[Opening Data provided section]

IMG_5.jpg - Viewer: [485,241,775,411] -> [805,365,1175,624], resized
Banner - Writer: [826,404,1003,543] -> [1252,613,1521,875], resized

[Closing Data provided section]
[Opening Data provided section]

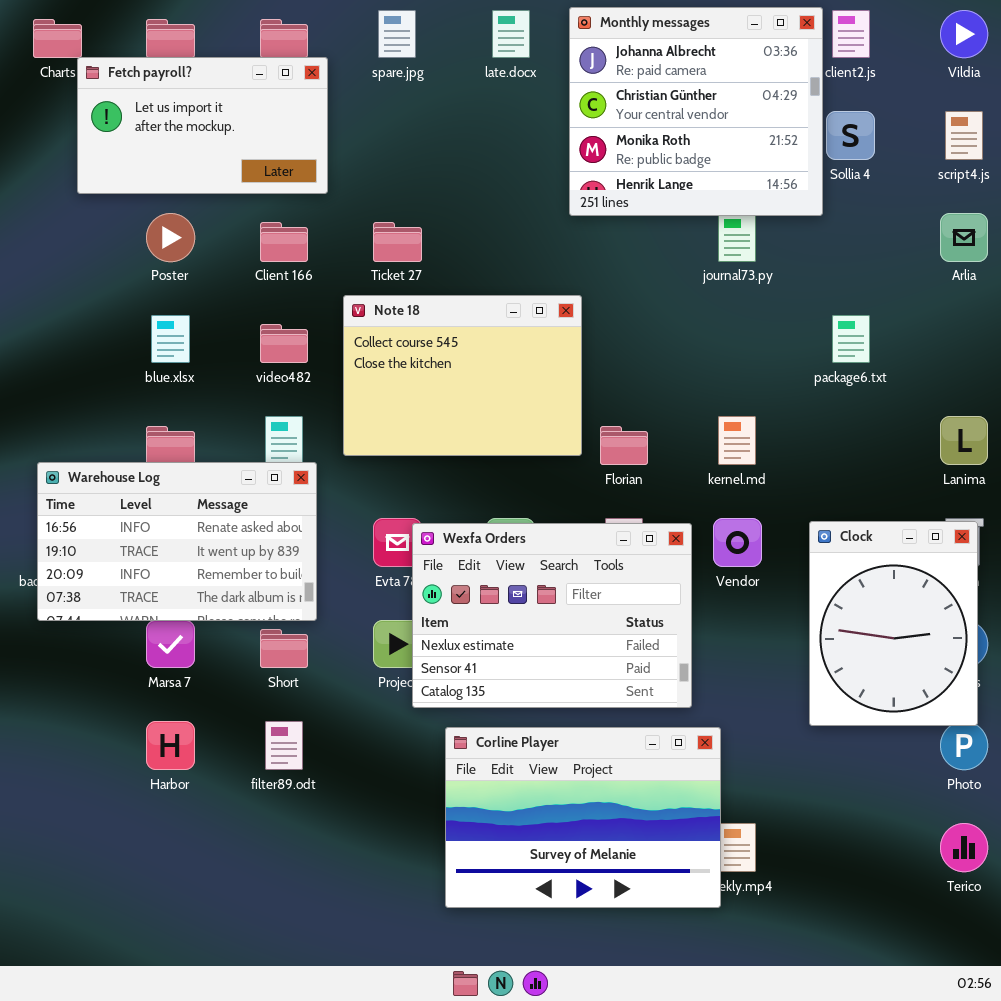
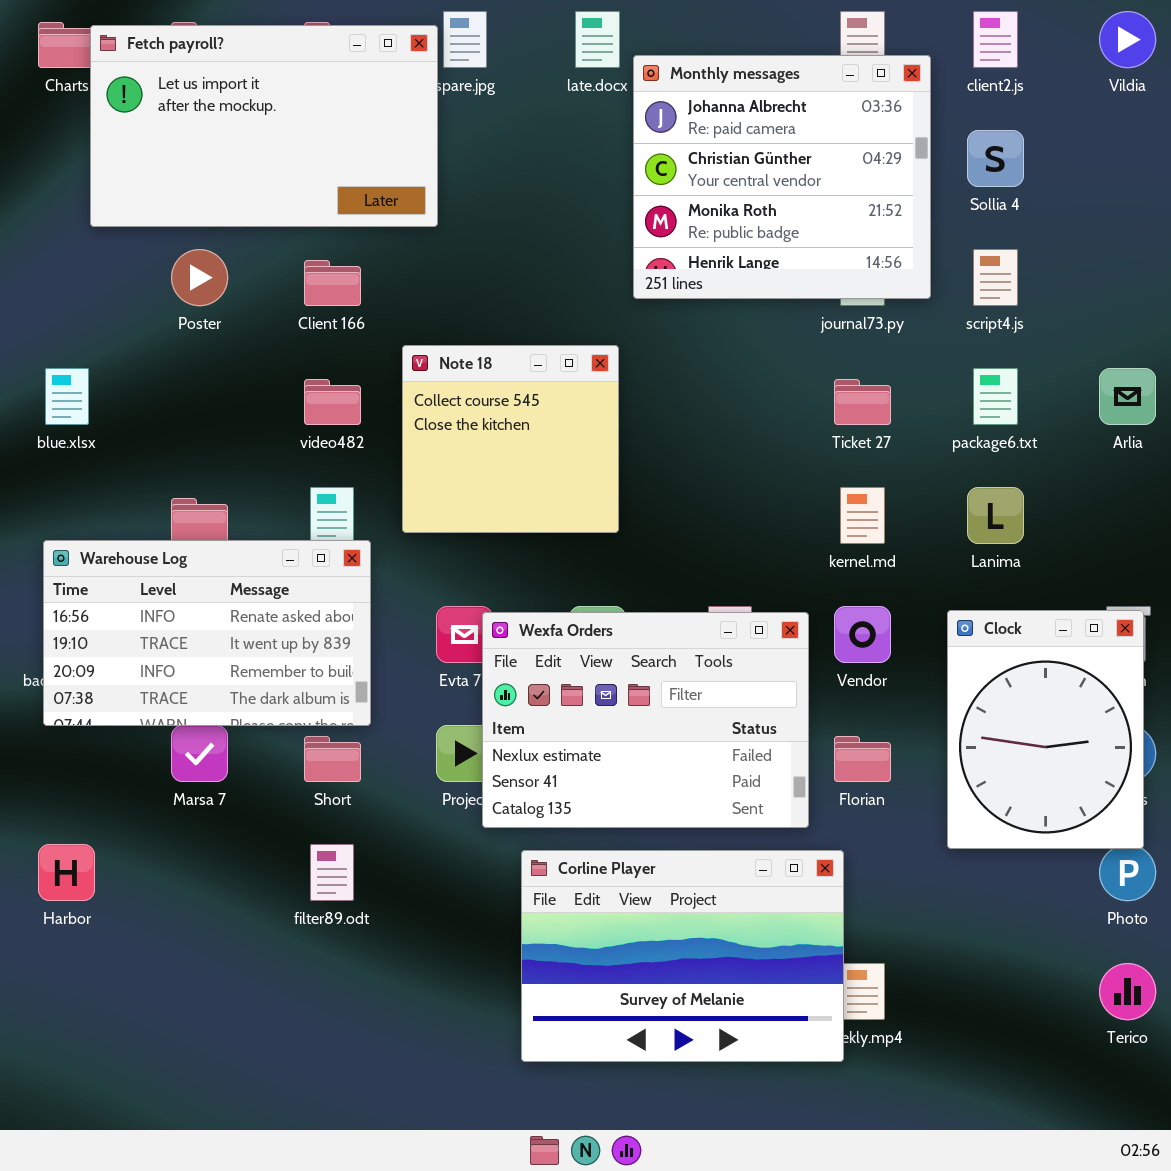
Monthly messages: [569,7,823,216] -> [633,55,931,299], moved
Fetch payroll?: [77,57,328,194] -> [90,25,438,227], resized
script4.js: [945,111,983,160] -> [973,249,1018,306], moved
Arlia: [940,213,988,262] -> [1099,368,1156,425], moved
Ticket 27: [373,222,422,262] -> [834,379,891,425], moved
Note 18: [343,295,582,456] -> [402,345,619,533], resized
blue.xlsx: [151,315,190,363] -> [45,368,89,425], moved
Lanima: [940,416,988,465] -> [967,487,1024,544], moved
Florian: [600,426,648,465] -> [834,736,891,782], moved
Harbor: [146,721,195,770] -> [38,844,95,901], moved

[Closing Data provided section]

Search the listing above for the string "resized". Copy every line that contains it.

### Answer box
IMG_5.jpg - Viewer: [485,241,775,411] -> [805,365,1175,624], resized
Banner - Writer: [826,404,1003,543] -> [1252,613,1521,875], resized
Fetch payroll?: [77,57,328,194] -> [90,25,438,227], resized
Note 18: [343,295,582,456] -> [402,345,619,533], resized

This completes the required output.